(Exercise)
When you reach the line containing "(318, 430) = (331, 273): brown", start transcribing exactly and continue through the last line of the data, skipping every picture.

(Provided data)
##############################

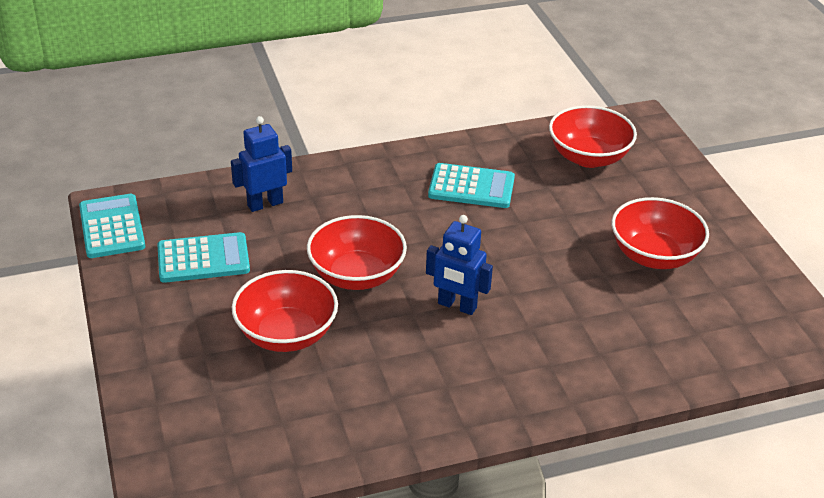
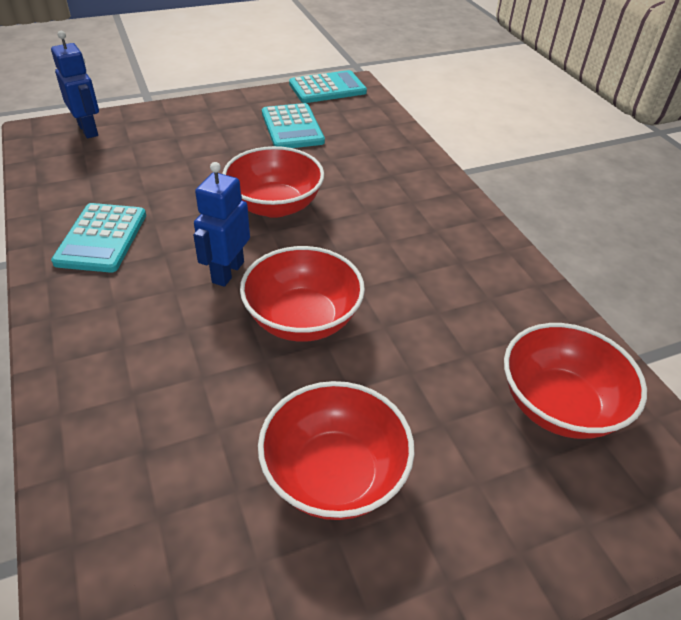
camera: 85 degrees right, 5 degrees up
(265, 204) = (374, 151): blue robot -> blue robot (88, 130)
(286, 334) = (194, 172): red bowl -> red bowl (302, 319)
(471, 187) = (444, 283): turquoise calculator -> turquoise calculator (101, 238)

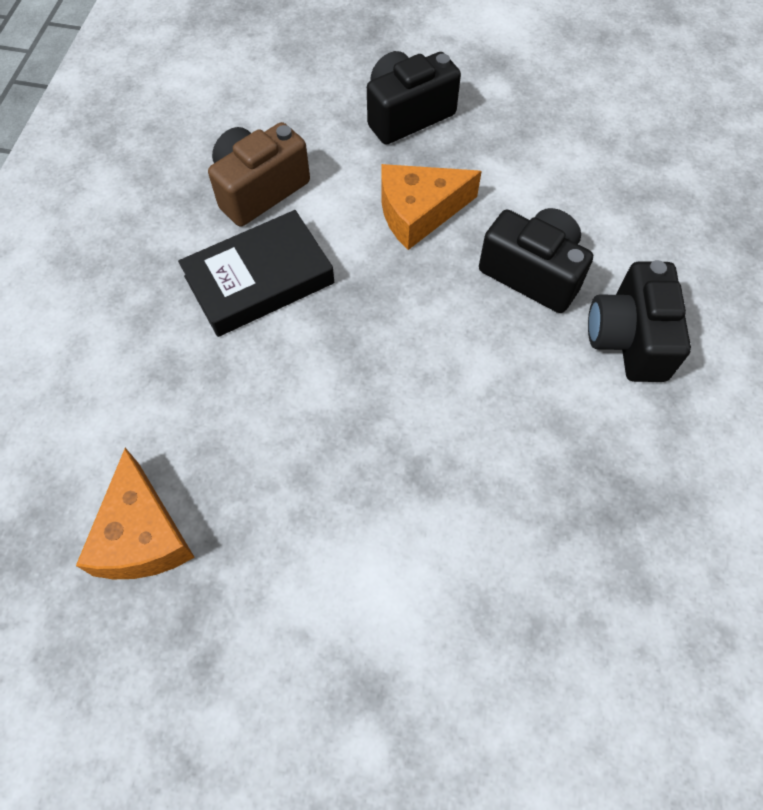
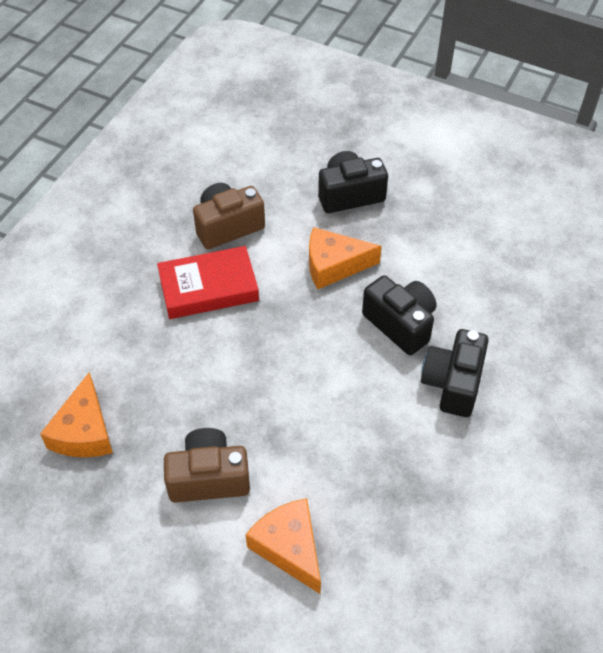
camera: 15 degrees right, 10 degrees down
(259, 280) = (208, 288): black book -> red book
(346, 559) = (209, 477): none -> brown camera
(495, 635) = (289, 547): none -> orange cheese

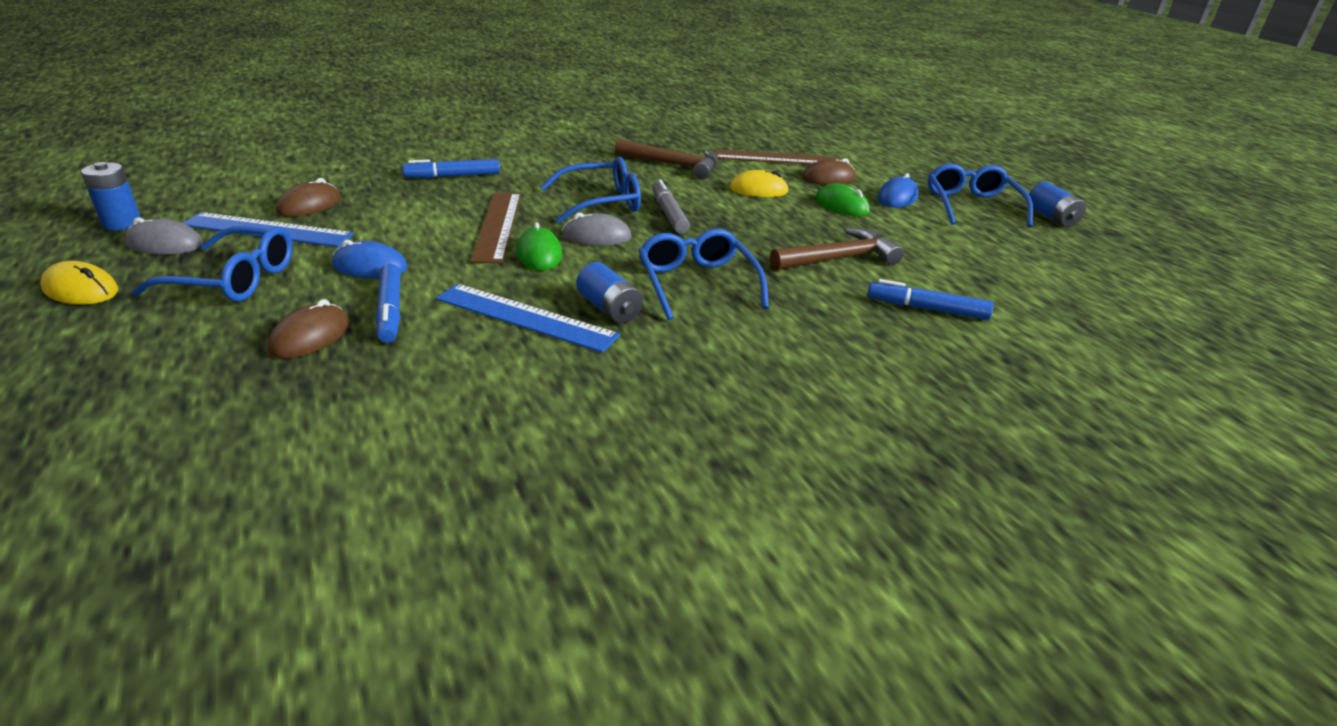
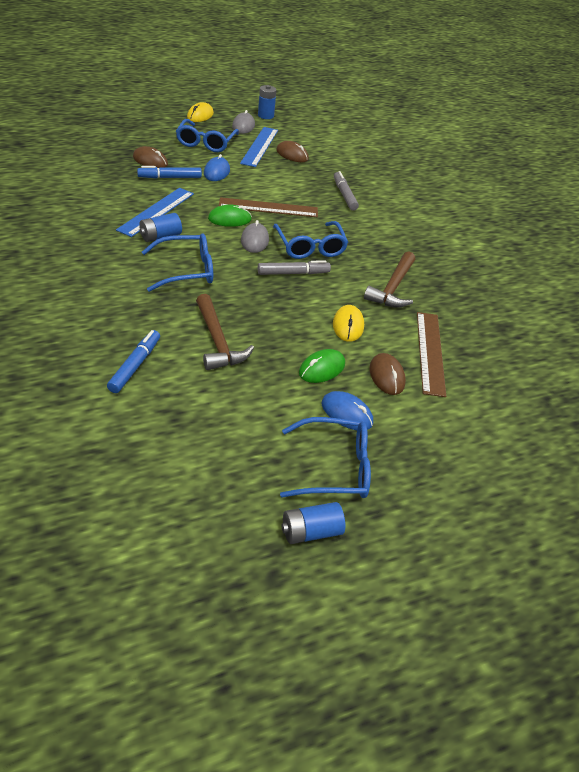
camera: 90 degrees right, 10 degrees up
(453, 176) = (344, 195): blue marker -> grey marker

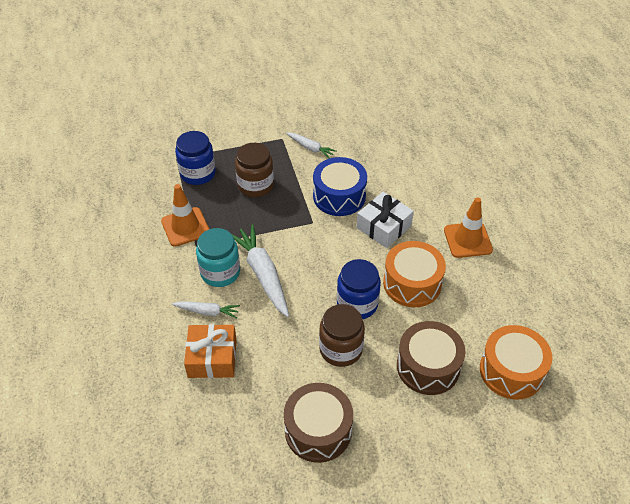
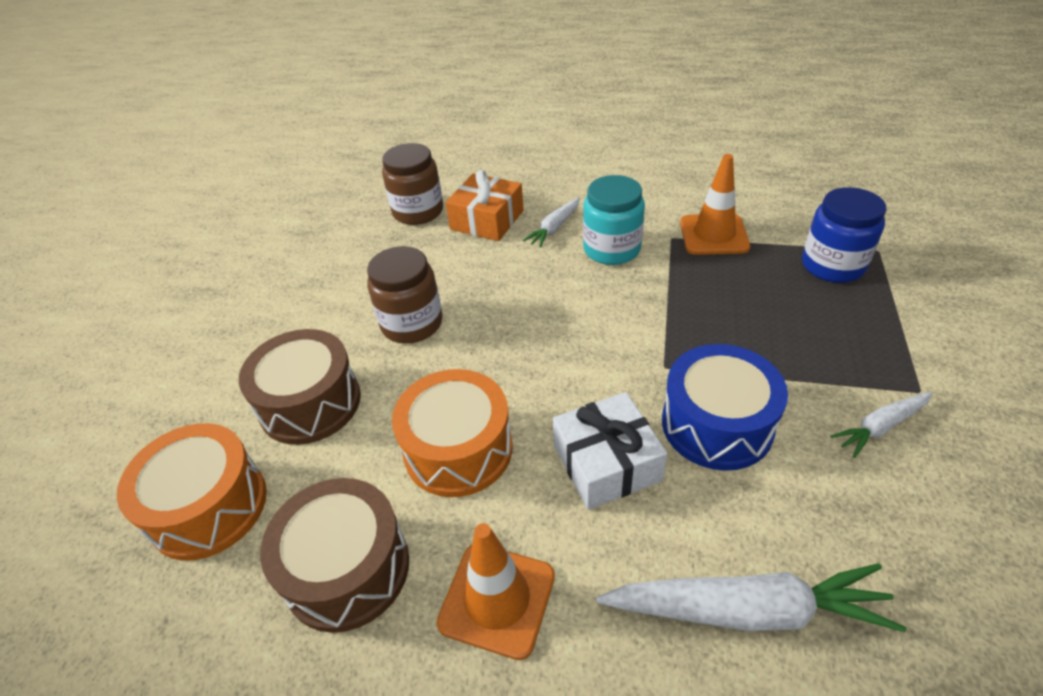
camera: 120 degrees right, 5 degrees down
(255, 185) = (783, 321): brown jar -> brown jar (418, 211)
(262, 274) = (585, 285): white carrot -> white carrot (747, 610)
(318, 430) = (331, 273): brown drum -> brown drum (347, 569)
(357, 304) = (468, 365): blue jar -> none

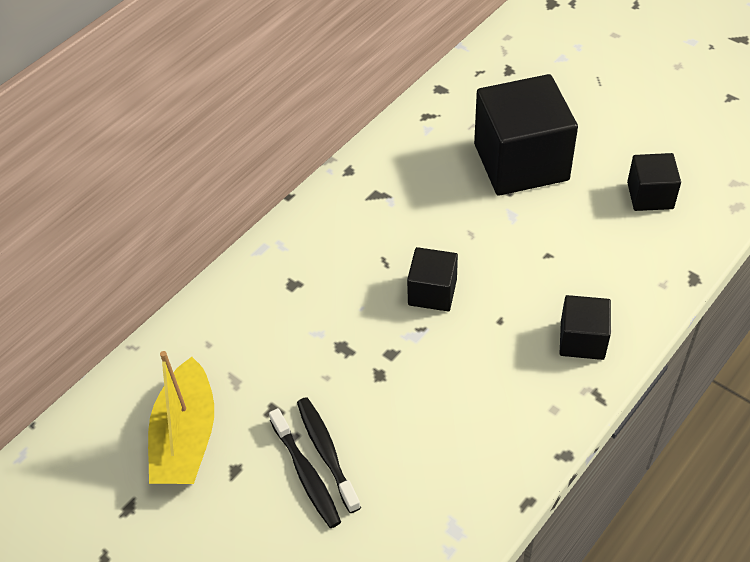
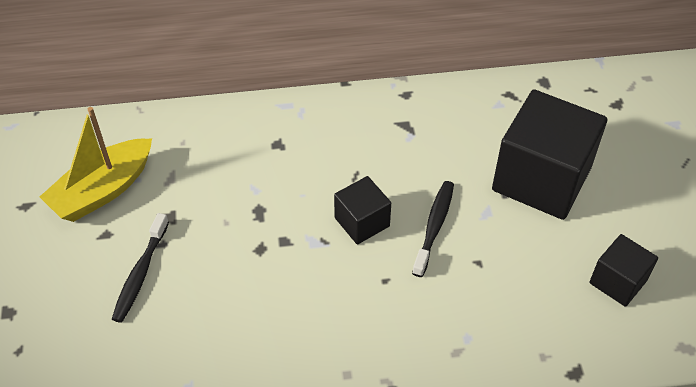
camera: 40 degrees right, 0 degrees up
(326, 452) = (168, 270): black toothbrush -> black toothbrush (434, 227)
(582, 340) = (428, 344): black cube -> none

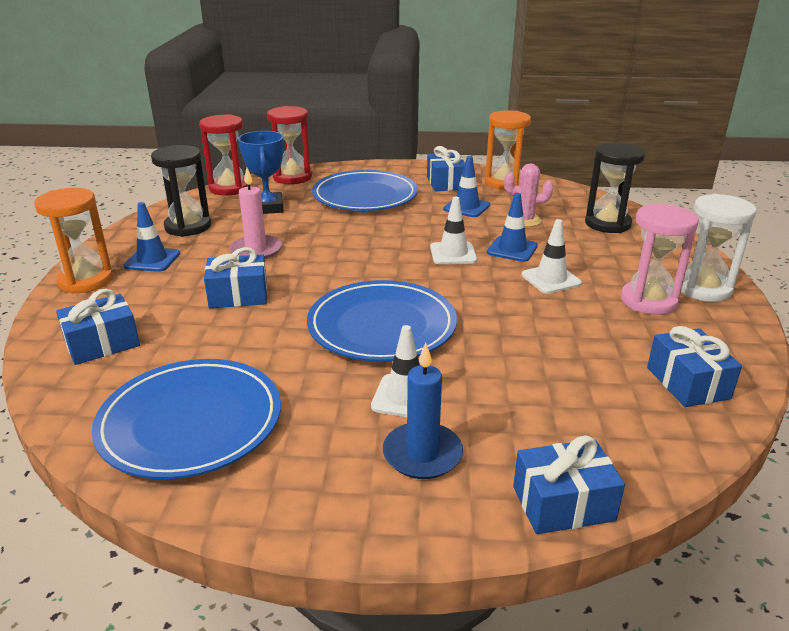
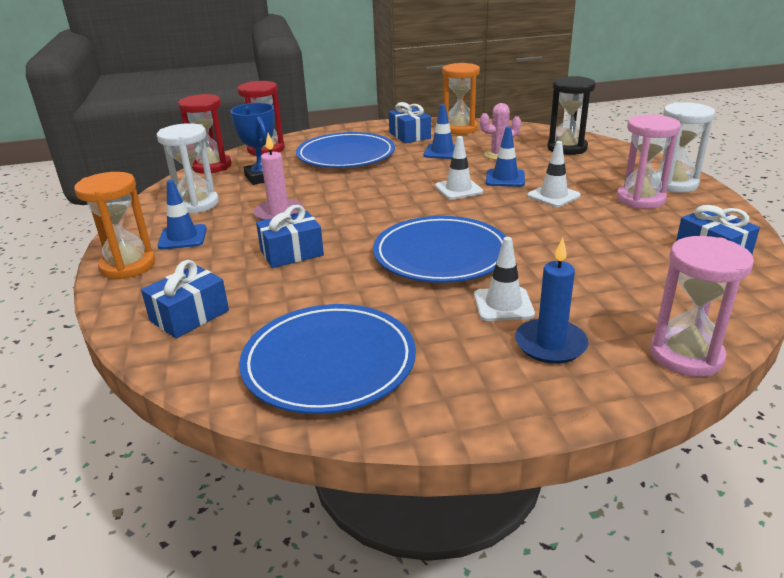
camera: 15 degrees left, 0 degrees up
(188, 227) = (196, 204): black hourglass -> white hourglass
(563, 503) = (686, 355): blue gift -> pink hourglass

##############################

(Solution to this exercise)
(318, 430) = (331, 273): brown drum -> brown drum (347, 569)
(357, 304) = (468, 365): blue jar -> none

camera: 40 degrees right, 0 degrees up
(326, 452) = (168, 270): black toothbrush -> black toothbrush (434, 227)
(582, 340) = (428, 344): black cube -> none

camera: 15 degrees left, 0 degrees up
(188, 227) = (196, 204): black hourglass -> white hourglass
(563, 503) = (686, 355): blue gift -> pink hourglass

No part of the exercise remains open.